[DATA EXTRACTS Boundary: Start]
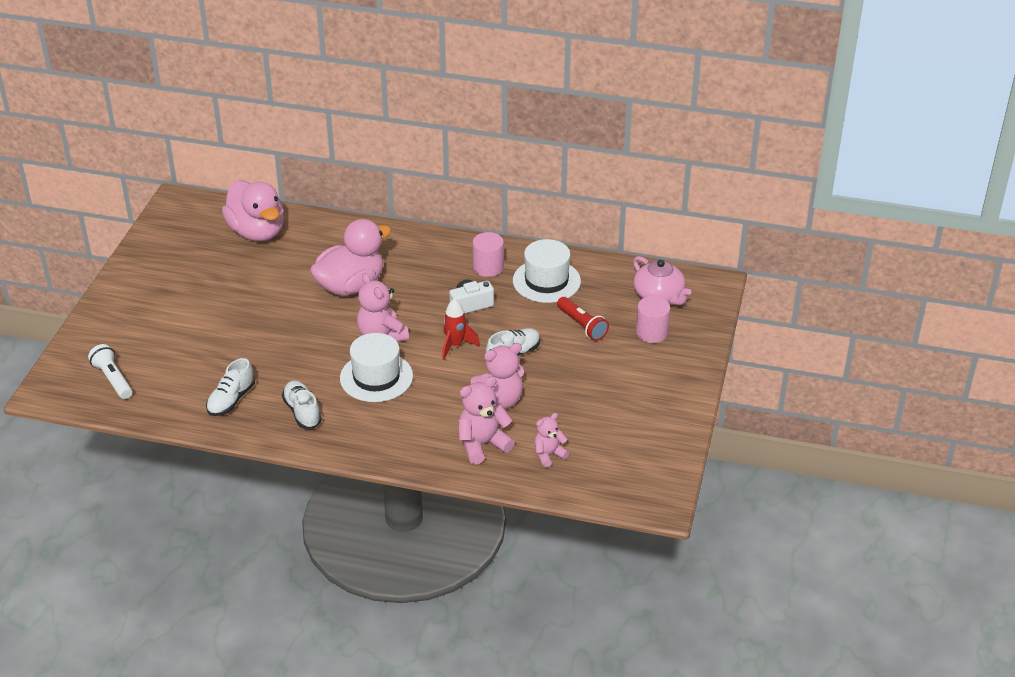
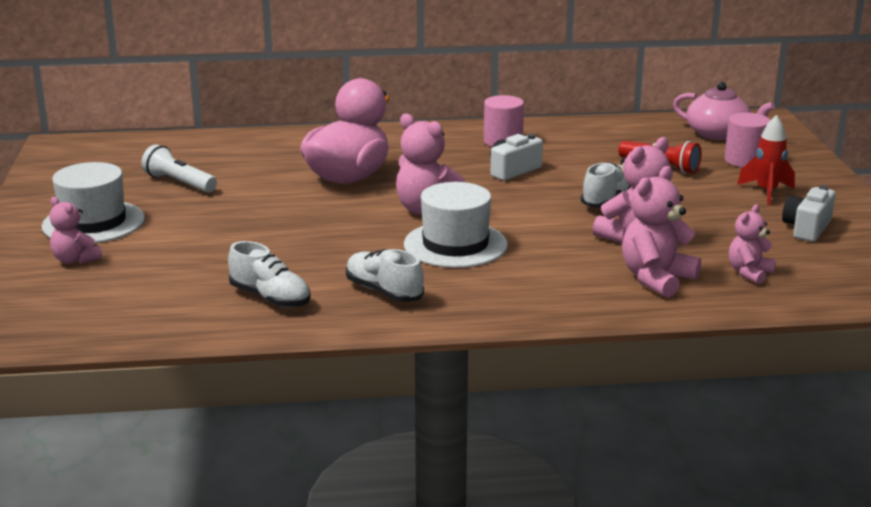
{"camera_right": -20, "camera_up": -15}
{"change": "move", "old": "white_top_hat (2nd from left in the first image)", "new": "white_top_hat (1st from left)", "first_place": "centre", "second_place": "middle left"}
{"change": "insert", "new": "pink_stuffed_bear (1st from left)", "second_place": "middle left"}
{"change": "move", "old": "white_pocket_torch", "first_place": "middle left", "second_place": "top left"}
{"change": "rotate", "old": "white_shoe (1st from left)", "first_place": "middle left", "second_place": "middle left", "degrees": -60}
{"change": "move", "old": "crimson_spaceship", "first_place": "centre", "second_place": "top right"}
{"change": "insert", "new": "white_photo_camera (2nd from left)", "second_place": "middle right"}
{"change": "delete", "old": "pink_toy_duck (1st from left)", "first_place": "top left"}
[DATA EXTRACTS Boundary: End]
[DATA EXTRACTS Boundary: Start]
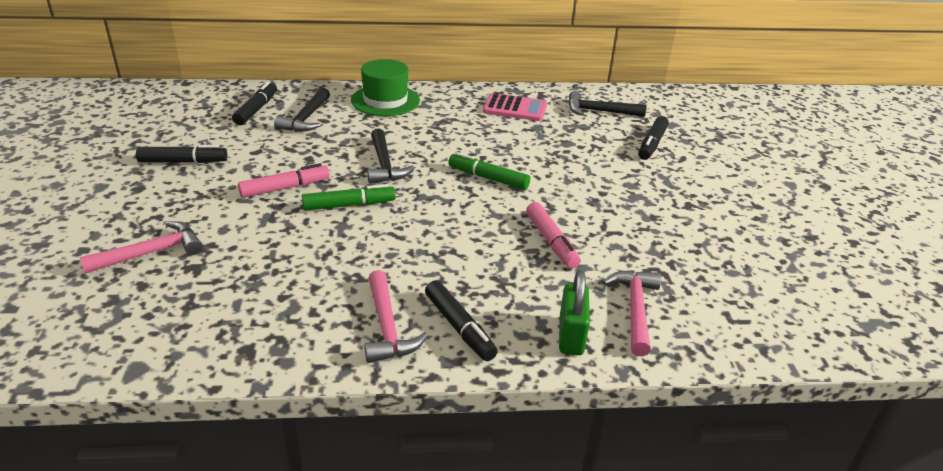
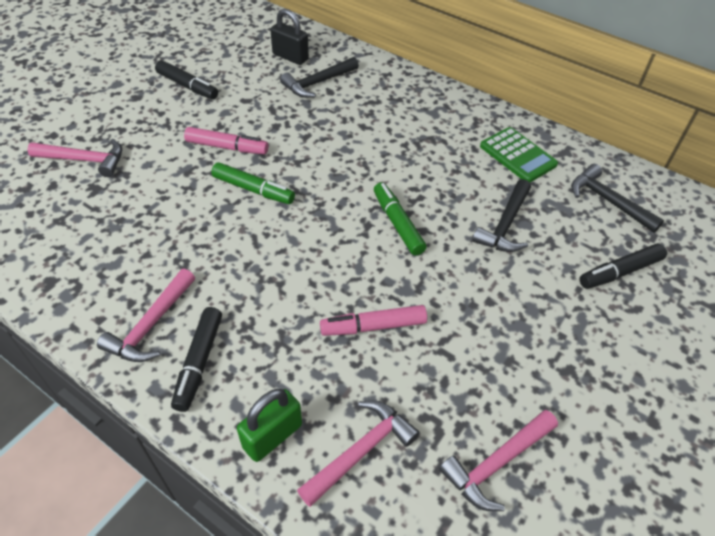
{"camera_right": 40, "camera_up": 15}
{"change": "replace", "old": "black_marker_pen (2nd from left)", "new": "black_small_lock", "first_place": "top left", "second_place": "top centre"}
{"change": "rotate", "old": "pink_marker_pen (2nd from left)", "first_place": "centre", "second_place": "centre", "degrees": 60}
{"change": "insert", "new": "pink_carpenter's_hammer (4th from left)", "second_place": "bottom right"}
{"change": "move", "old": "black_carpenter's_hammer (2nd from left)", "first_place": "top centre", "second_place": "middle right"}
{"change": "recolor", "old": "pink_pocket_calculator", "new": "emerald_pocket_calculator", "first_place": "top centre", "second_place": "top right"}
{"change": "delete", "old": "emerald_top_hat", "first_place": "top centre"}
[DATA EXTRACTS Boundary: End]
» DESCRIPTION OF THE TASK: Please go through the data above and copy each line that has the word "degrees".

» EXERCISE ANSWER:
{"change": "rotate", "old": "white_shoe (1st from left)", "first_place": "middle left", "second_place": "middle left", "degrees": -60}
{"change": "rotate", "old": "pink_marker_pen (2nd from left)", "first_place": "centre", "second_place": "centre", "degrees": 60}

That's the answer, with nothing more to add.